* Exercise *
Gather the lines below that include the string "degrees", copying each in full.

== Exercise data

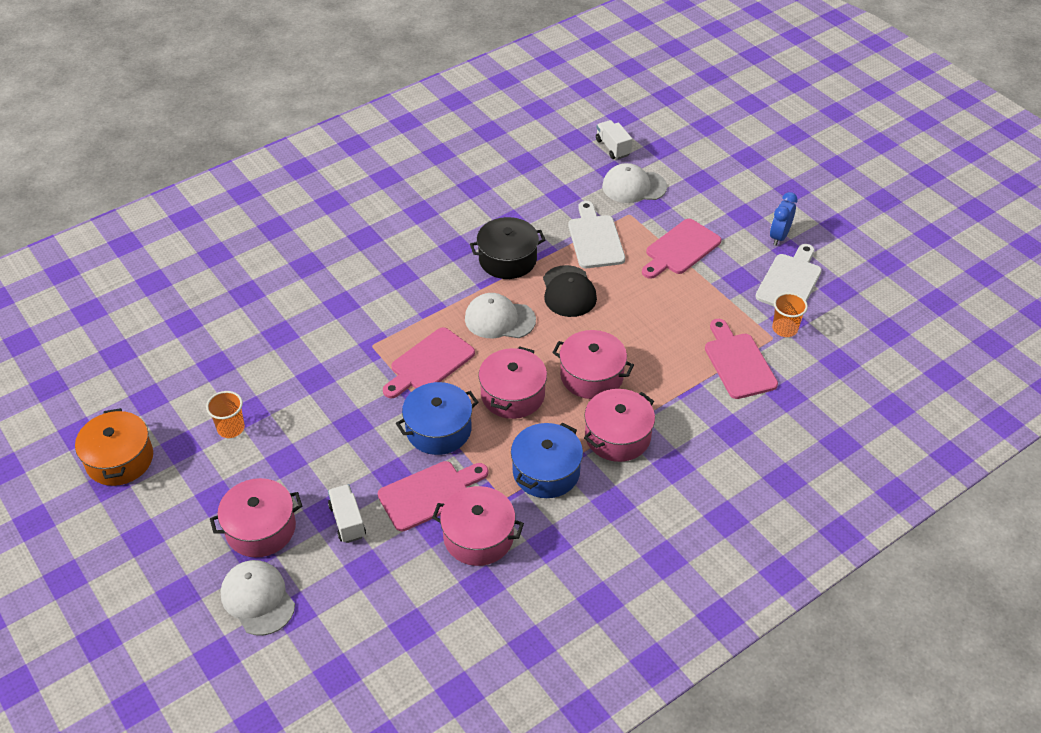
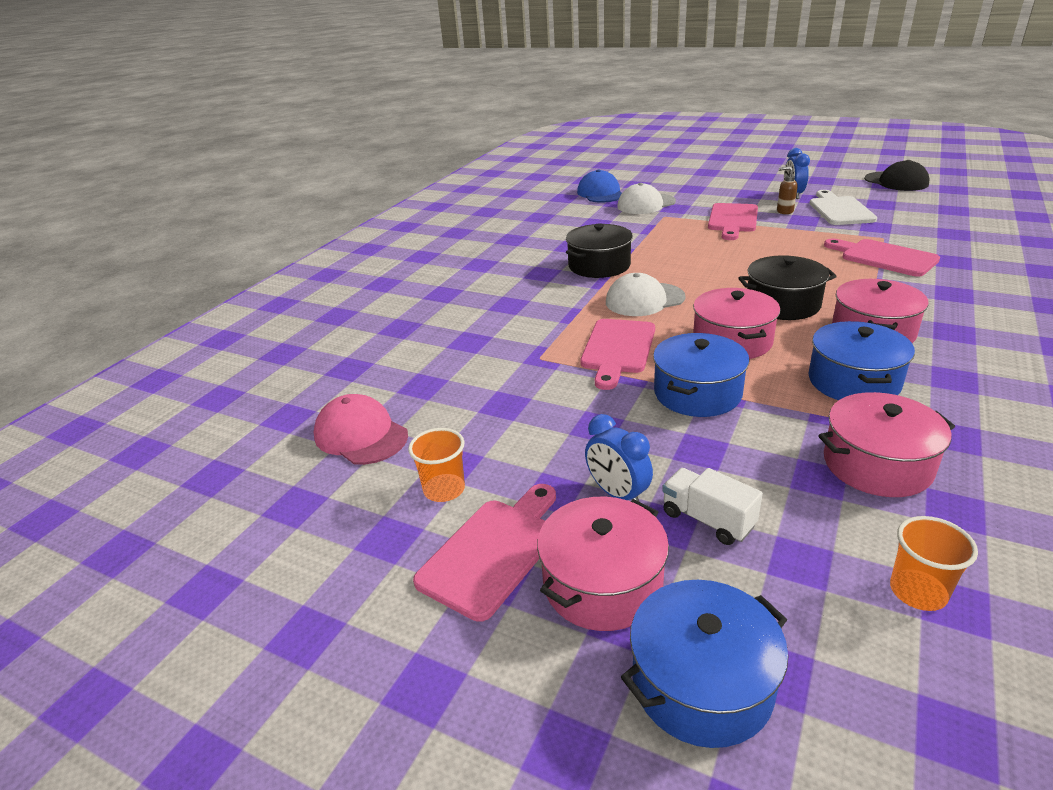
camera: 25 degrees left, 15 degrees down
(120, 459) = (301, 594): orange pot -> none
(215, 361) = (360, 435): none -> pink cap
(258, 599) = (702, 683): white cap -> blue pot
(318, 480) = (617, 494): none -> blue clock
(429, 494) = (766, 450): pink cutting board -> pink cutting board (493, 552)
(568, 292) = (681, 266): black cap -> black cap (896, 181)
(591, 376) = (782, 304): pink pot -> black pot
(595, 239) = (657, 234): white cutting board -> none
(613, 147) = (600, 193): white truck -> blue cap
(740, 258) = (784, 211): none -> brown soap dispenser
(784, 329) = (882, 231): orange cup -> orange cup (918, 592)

====
== Exercise data

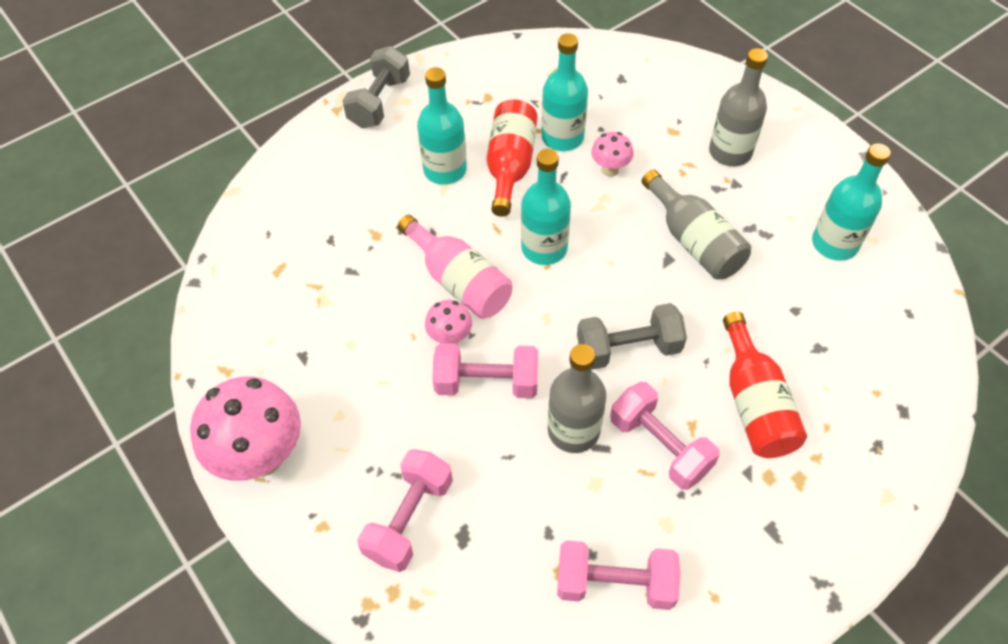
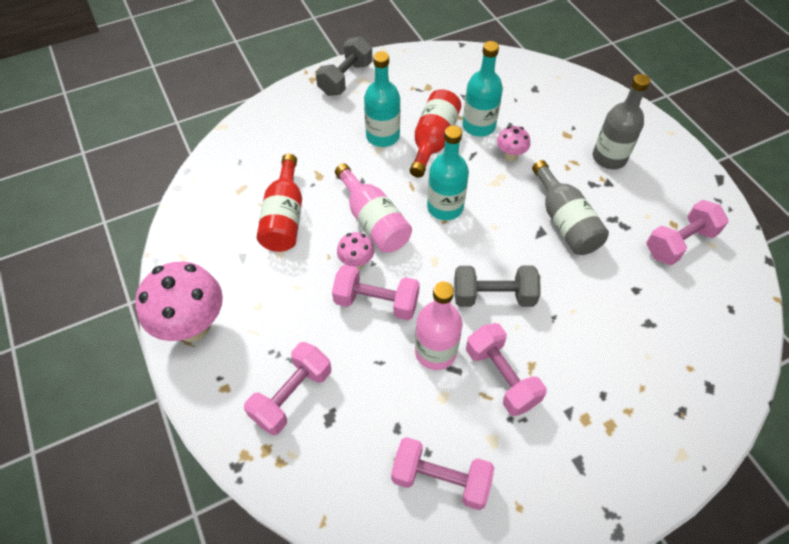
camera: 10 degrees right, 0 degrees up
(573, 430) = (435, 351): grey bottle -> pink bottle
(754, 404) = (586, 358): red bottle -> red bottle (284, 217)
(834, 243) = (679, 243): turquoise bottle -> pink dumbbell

====

* Finished task *
camera: 25 degrees left, 15 degrees down
camera: 10 degrees right, 0 degrees up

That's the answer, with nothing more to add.